● Modification records:

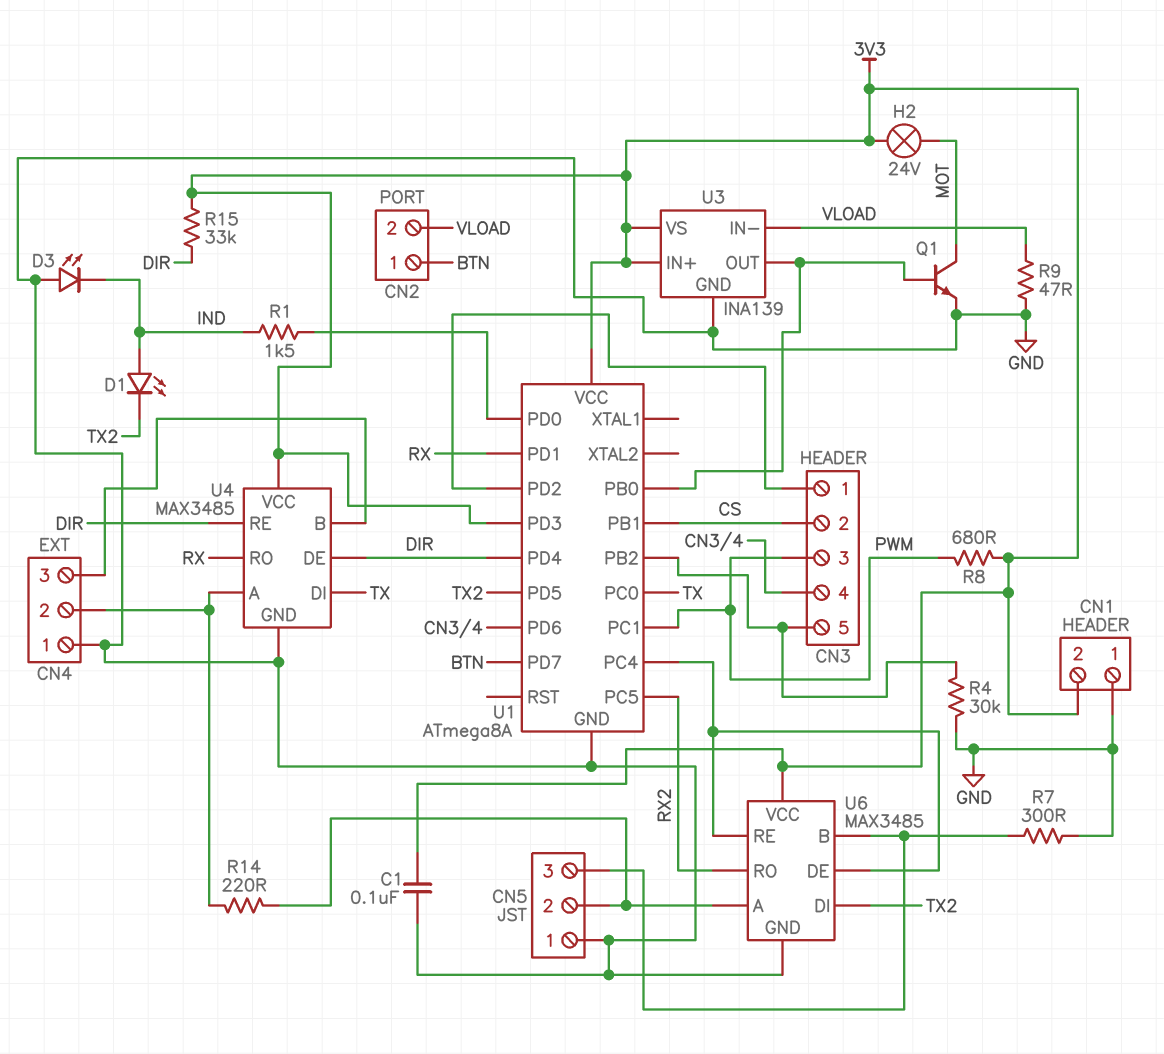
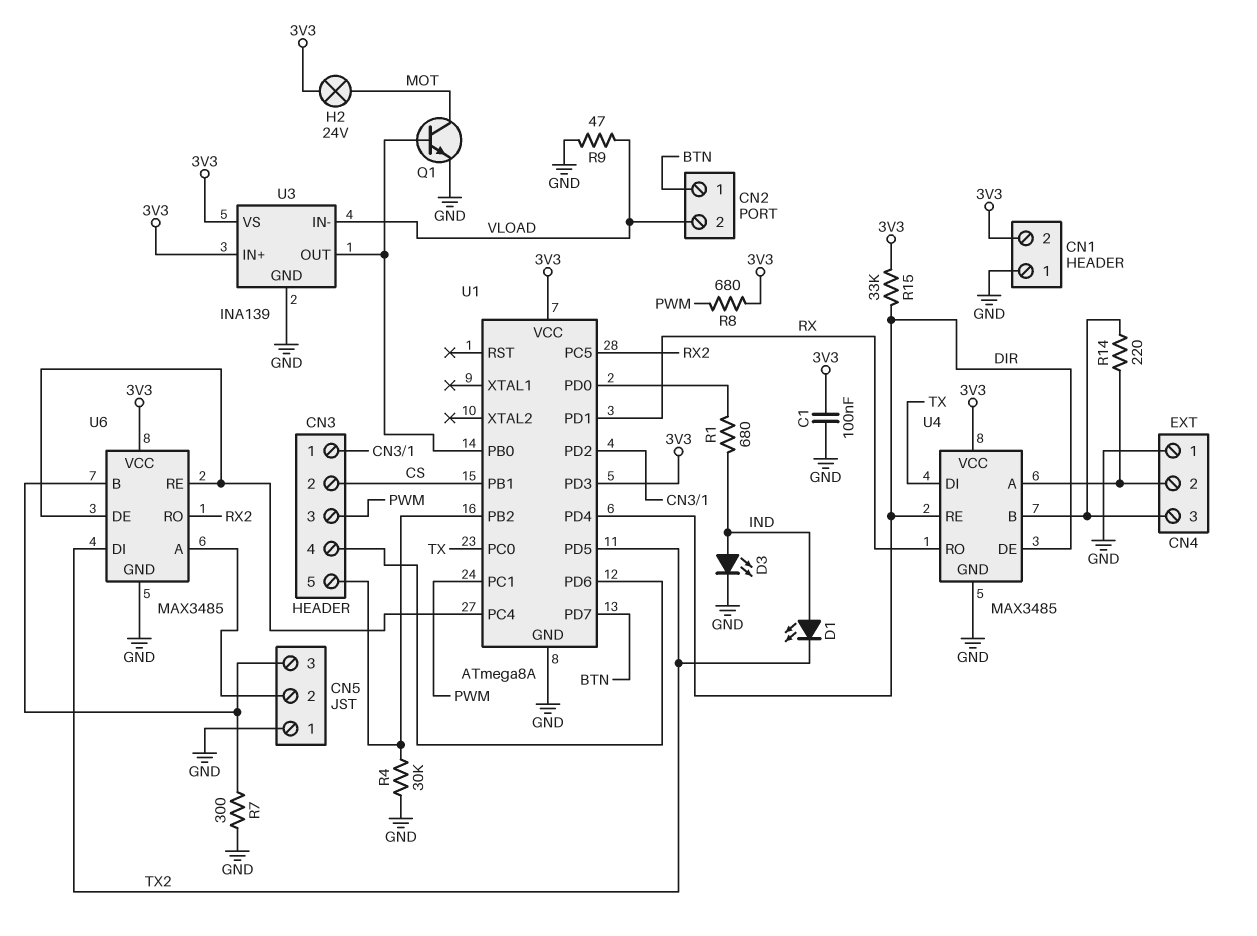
D3: LED (A GND, K IND) -> LED (A IND, K GND)
R1: 1.5k (IND, U1/PD0) -> 680 (IND, U1/PD0)
R14: 220 (CN4/2, CN5/2) -> 220 (CN4/2, CN4/3)

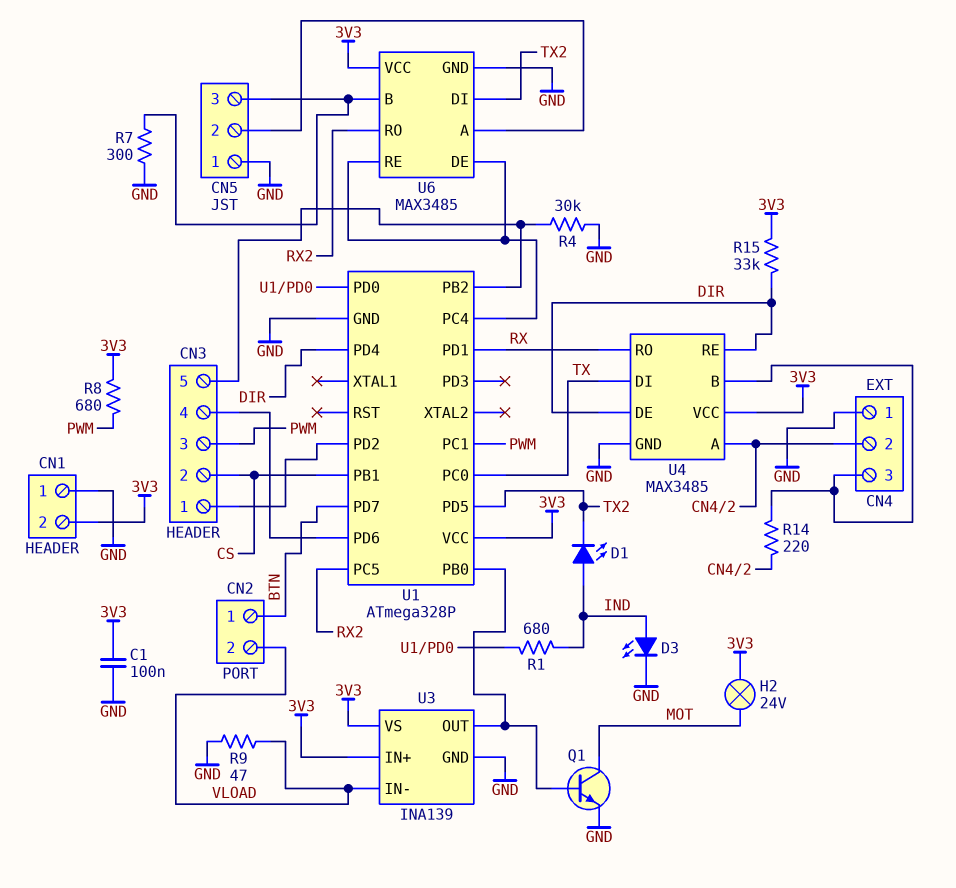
U1: ATmega8A -> ATmega328P
U1 pin PD3: 3V3 -> none

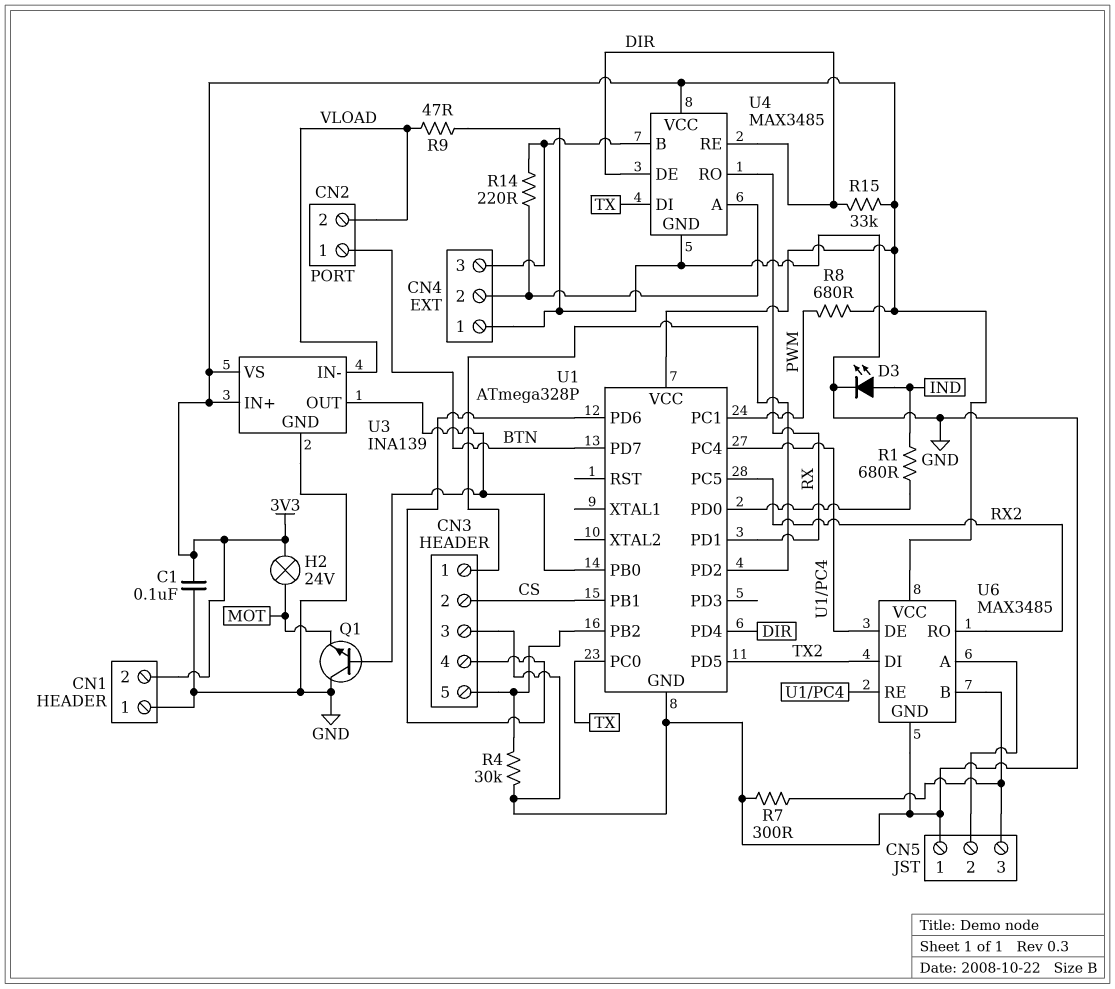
CN3 pin 3: PWM -> GND
D1: LED (A IND, K TX2) -> none
Q1: NPN (B U1/PB0, C MOT, E GND) -> NPN (B U1/PB0, C GND, E MOT)

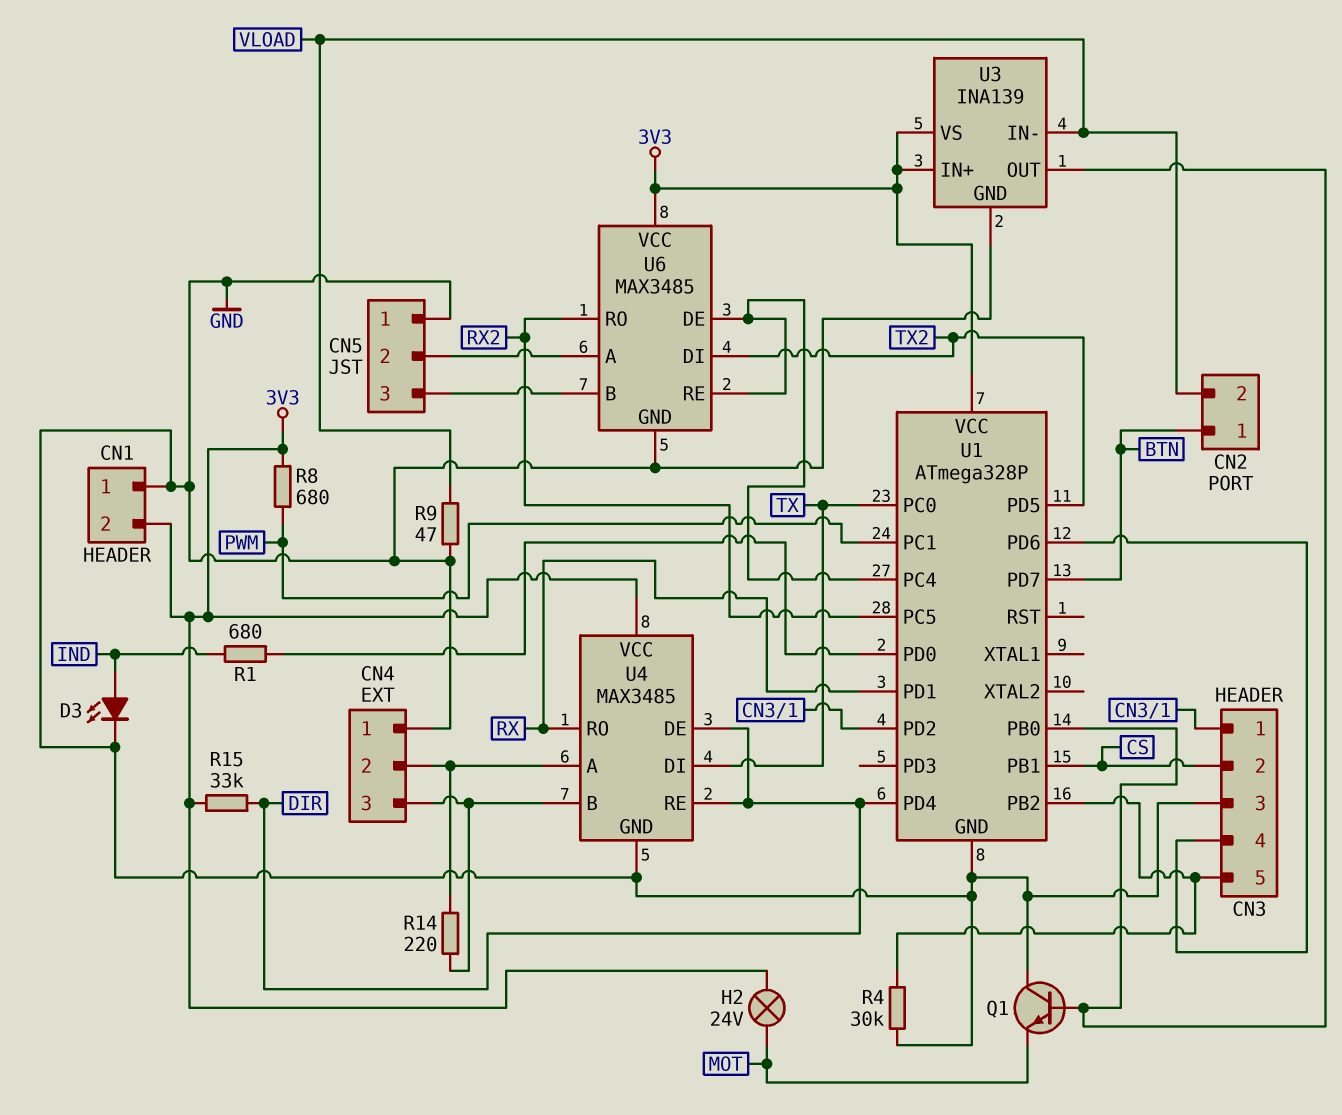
C1: 100nF (3V3, GND) -> none
R7: 300 (CN5/3, GND) -> none

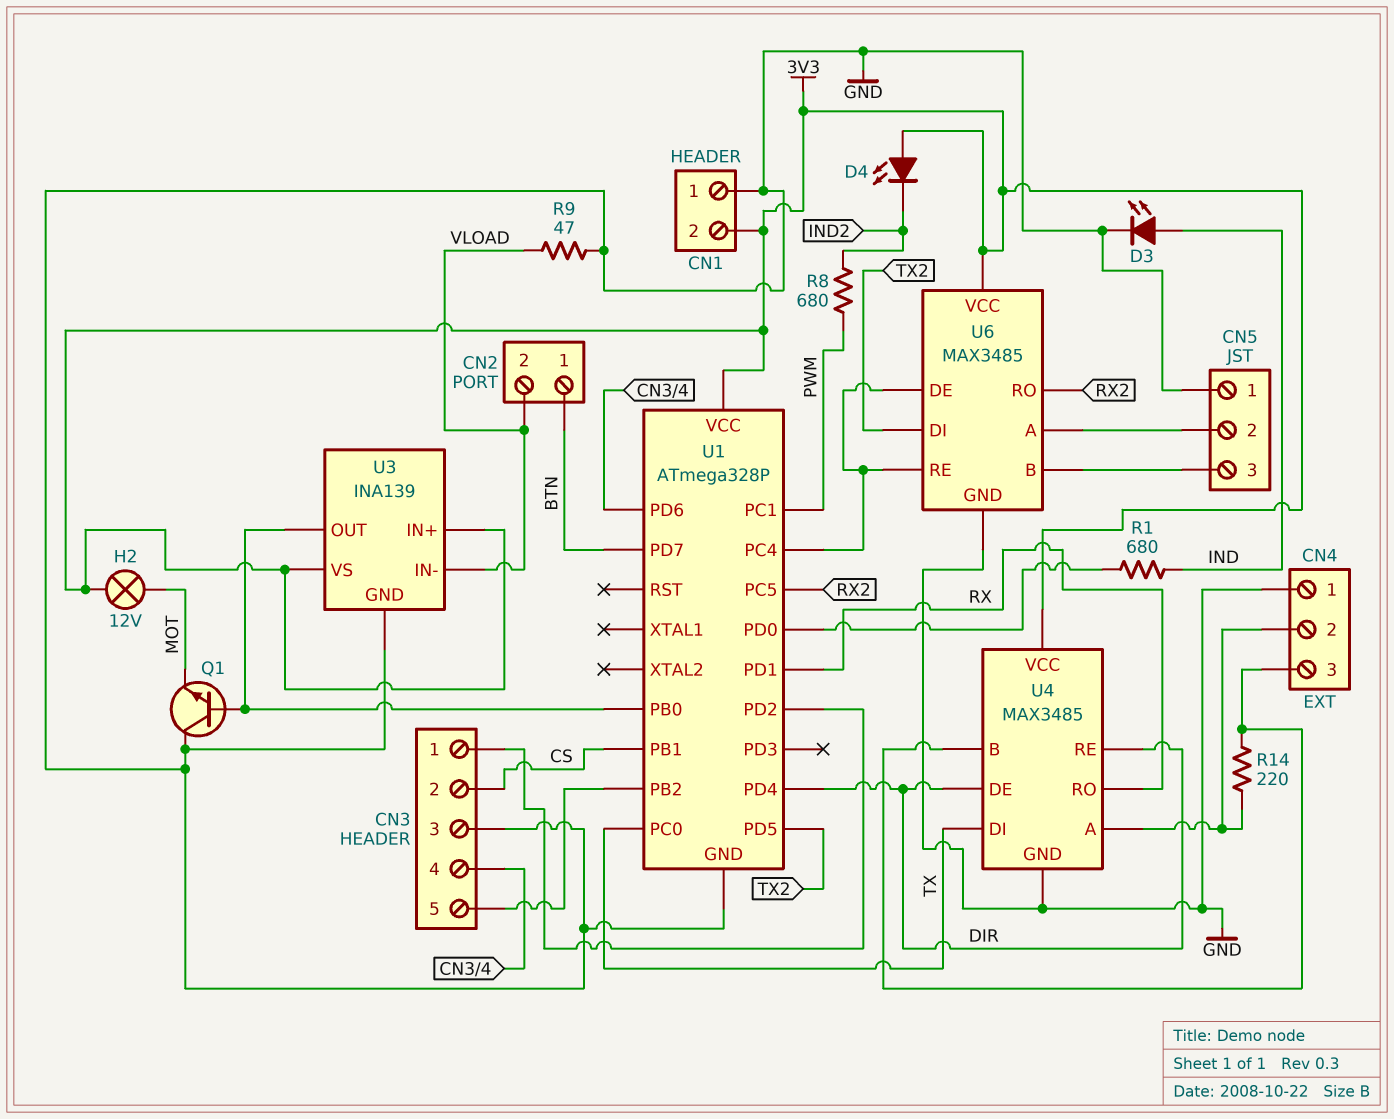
D4: none -> LED (A 3V3, K IND2)
H2: lamp 24V (3V3, MOT) -> lamp 12V (3V3, MOT)
R4: 30k (CN3/5, GND) -> none
R8: 680 (3V3, PWM) -> 680 (IND2, PWM)
R15: 33k (3V3, DIR) -> none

● REQUIRED ACTION: All of the lines above should be copied exactly, apart from the pictures.

● ANSWER BELOW:
D3: LED (A GND, K IND) -> LED (A IND, K GND)
R1: 1.5k (IND, U1/PD0) -> 680 (IND, U1/PD0)
R14: 220 (CN4/2, CN5/2) -> 220 (CN4/2, CN4/3)

U1: ATmega8A -> ATmega328P
U1 pin PD3: 3V3 -> none

CN3 pin 3: PWM -> GND
D1: LED (A IND, K TX2) -> none
Q1: NPN (B U1/PB0, C MOT, E GND) -> NPN (B U1/PB0, C GND, E MOT)

C1: 100nF (3V3, GND) -> none
R7: 300 (CN5/3, GND) -> none

D4: none -> LED (A 3V3, K IND2)
H2: lamp 24V (3V3, MOT) -> lamp 12V (3V3, MOT)
R4: 30k (CN3/5, GND) -> none
R8: 680 (3V3, PWM) -> 680 (IND2, PWM)
R15: 33k (3V3, DIR) -> none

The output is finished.